### [TASK ITEM]
Apart from the pictures, every entry below should be repeated exactly.

### [RECORDS PROVIDED]
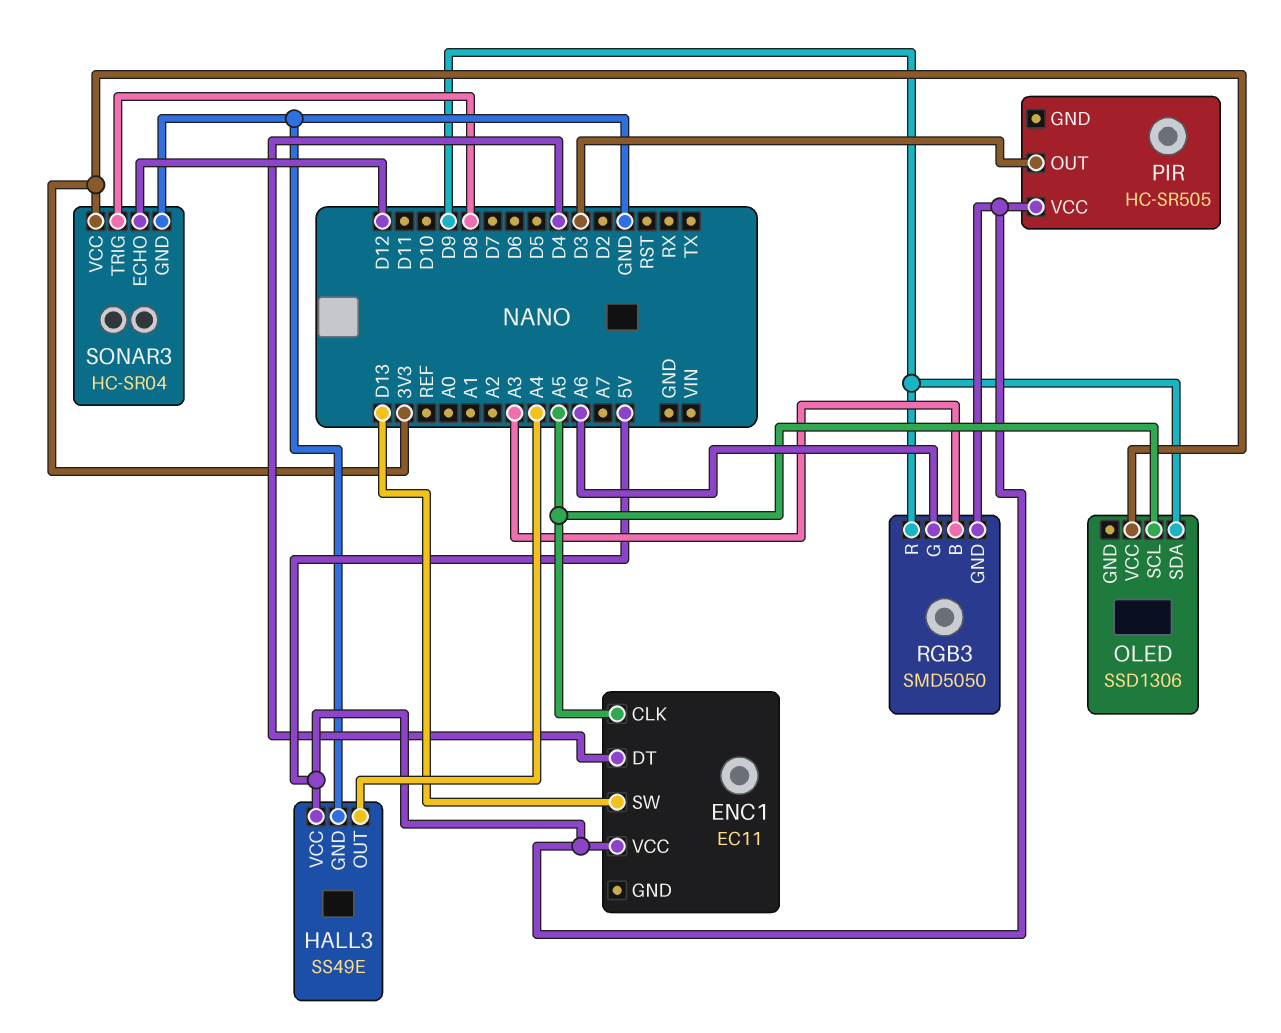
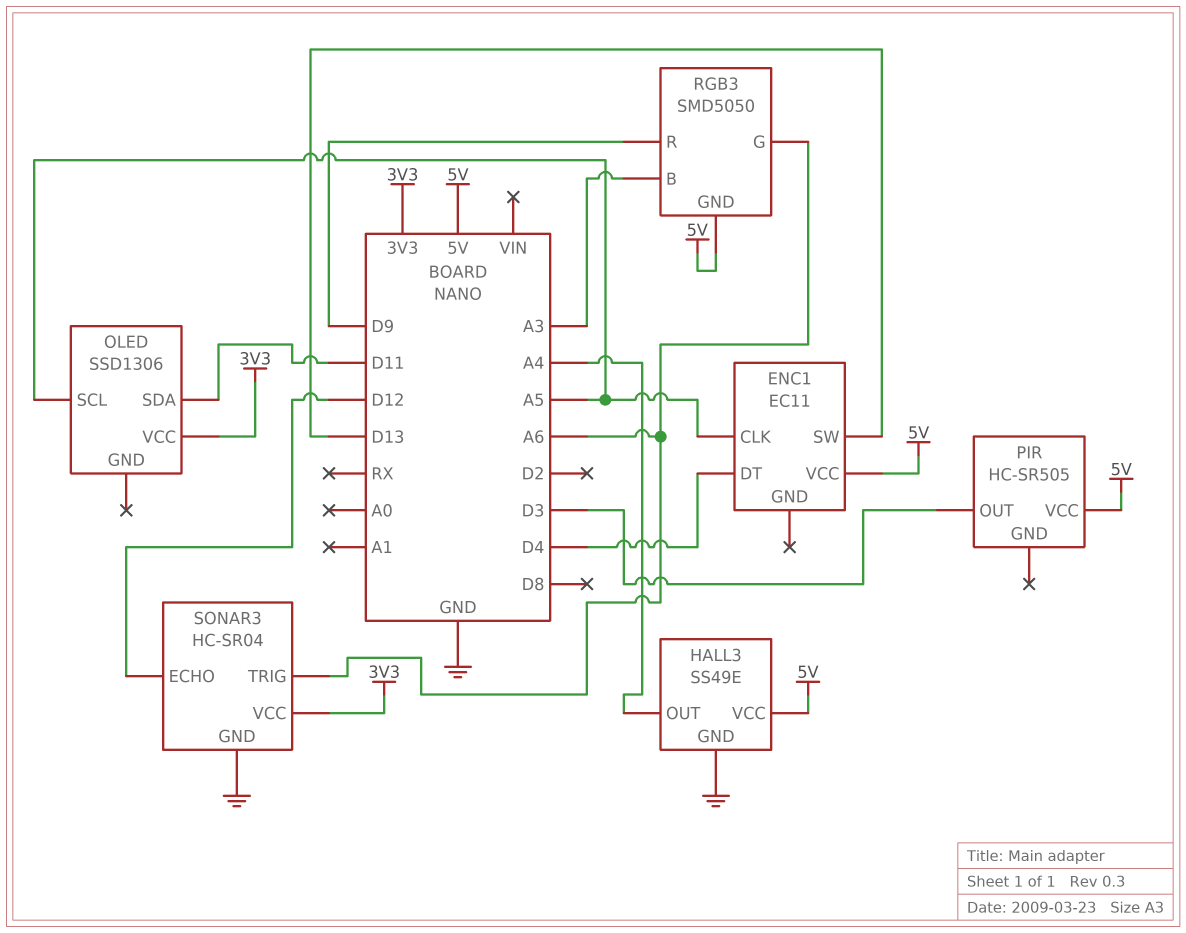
OLED pin SDA: D9 -> D11
SONAR3 pin TRIG: D8 -> A6

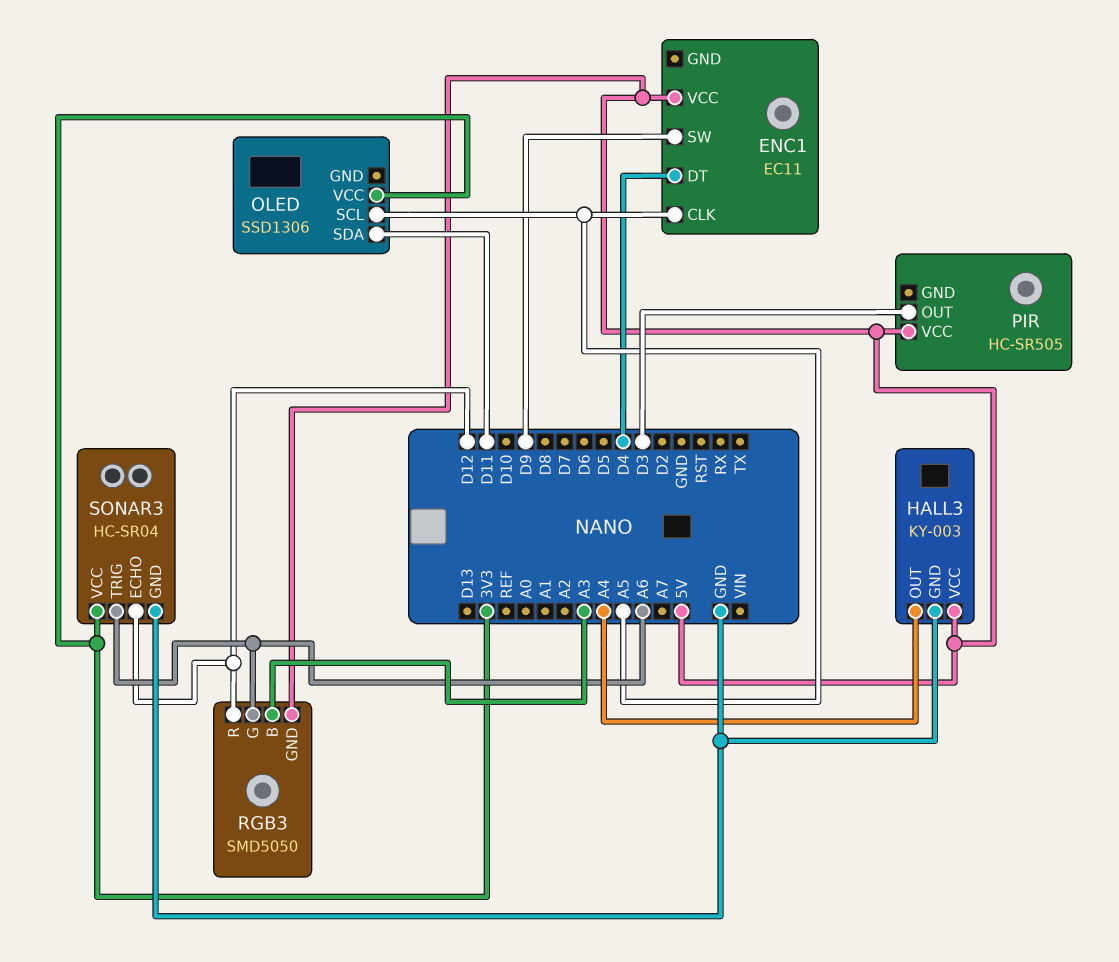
ENC1 pin SW: D13 -> D9
HALL3: SS49E -> KY-003
RGB3 pin R: D9 -> D12

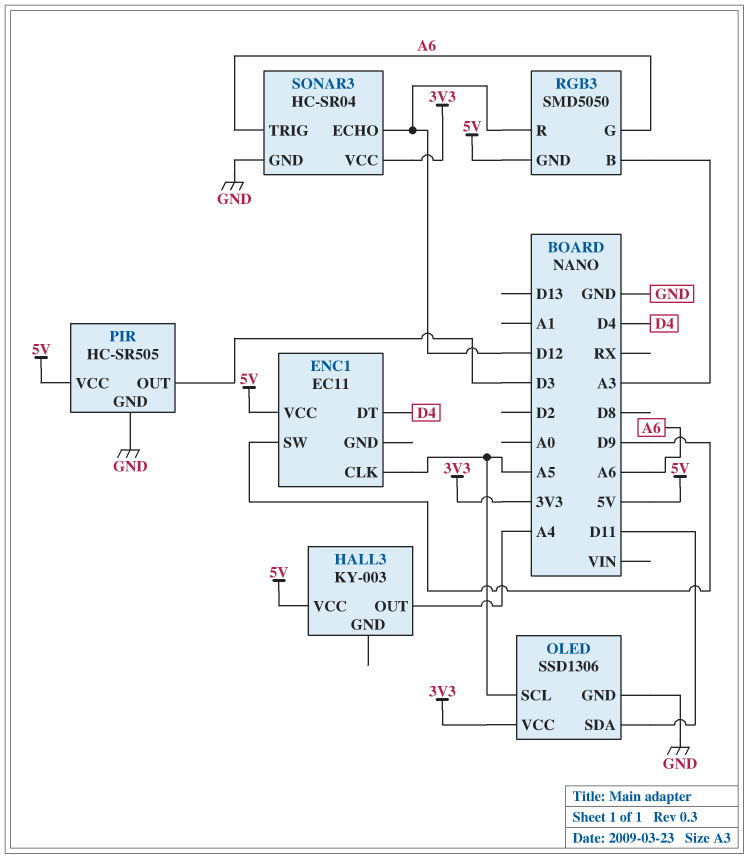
HALL3 pin GND: GND -> none
OLED pin GND: none -> GND
PIR pin GND: none -> GND

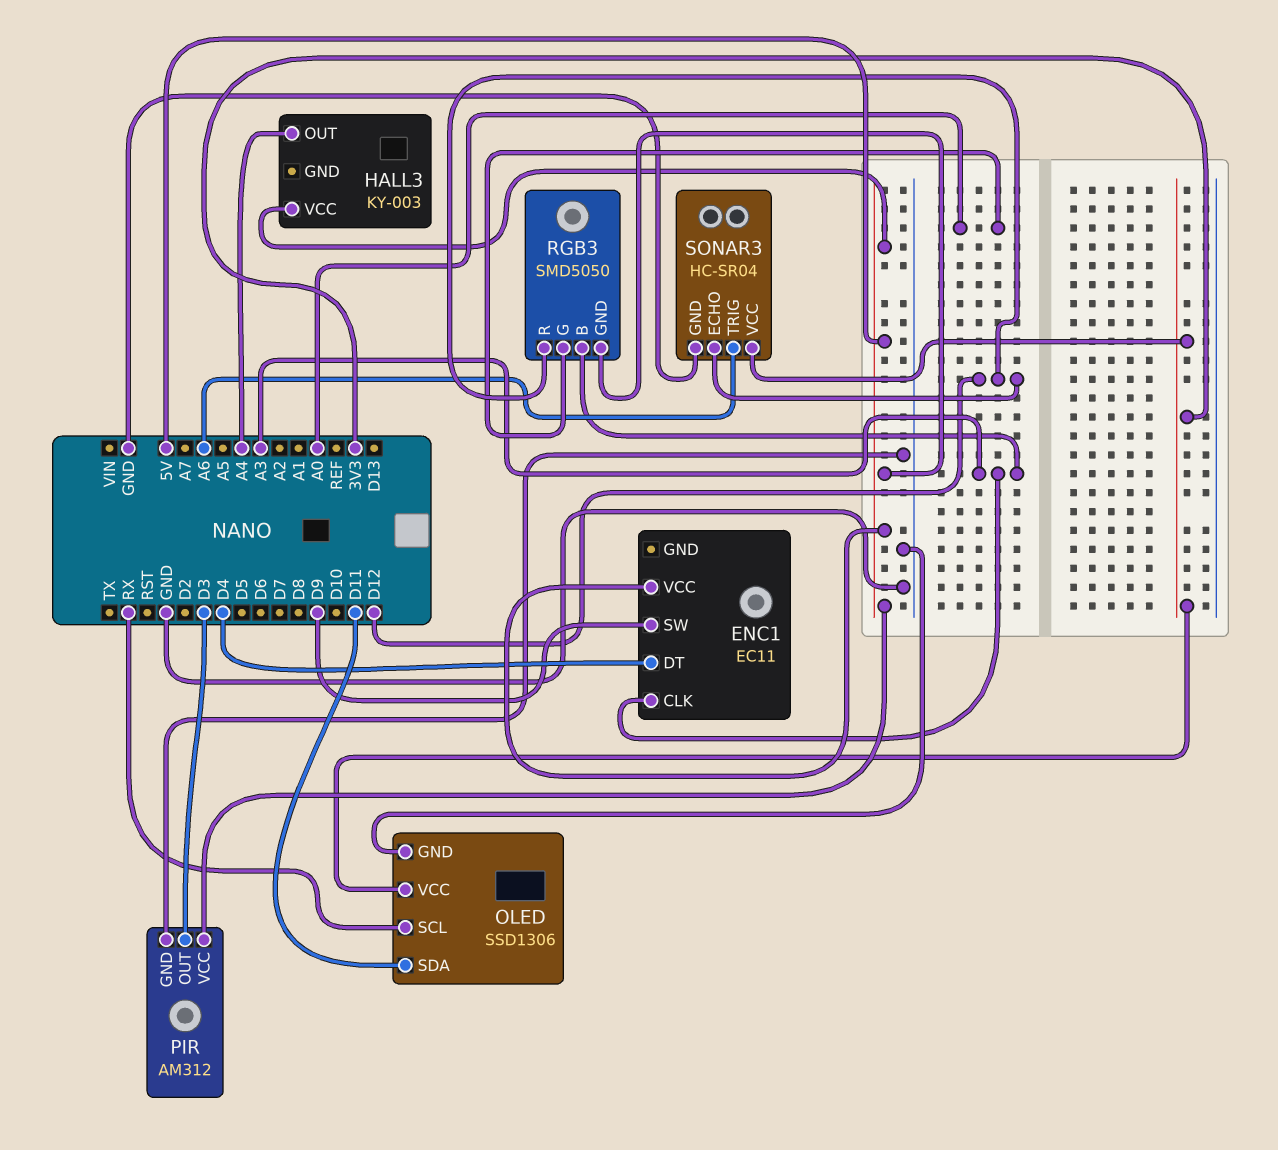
ENC1 pin CLK: A5 -> A3
OLED pin SCL: A5 -> RX
PIR: HC-SR505 -> AM312
RGB3 pin G: A6 -> A0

### [WRITTEN SOLUTION]
OLED pin SDA: D9 -> D11
SONAR3 pin TRIG: D8 -> A6

ENC1 pin SW: D13 -> D9
HALL3: SS49E -> KY-003
RGB3 pin R: D9 -> D12

HALL3 pin GND: GND -> none
OLED pin GND: none -> GND
PIR pin GND: none -> GND

ENC1 pin CLK: A5 -> A3
OLED pin SCL: A5 -> RX
PIR: HC-SR505 -> AM312
RGB3 pin G: A6 -> A0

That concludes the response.